Stored data:
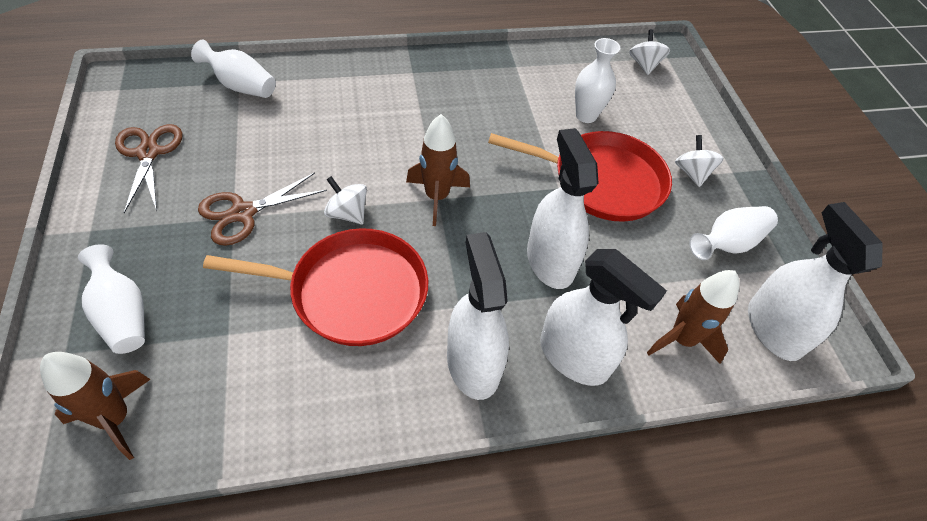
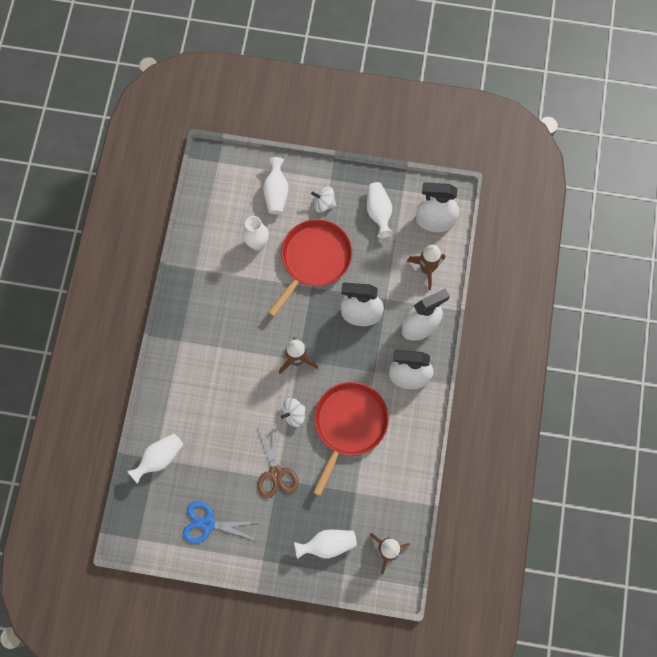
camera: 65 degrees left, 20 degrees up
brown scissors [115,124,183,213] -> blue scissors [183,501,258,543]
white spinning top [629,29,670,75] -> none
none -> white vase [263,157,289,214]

The problem:
Return the listing unchanged except for the pictures, which should be dropped.

The answer:
camera: 65 degrees left, 20 degrees up
brown scissors [115,124,183,213] -> blue scissors [183,501,258,543]
white spinning top [629,29,670,75] -> none
none -> white vase [263,157,289,214]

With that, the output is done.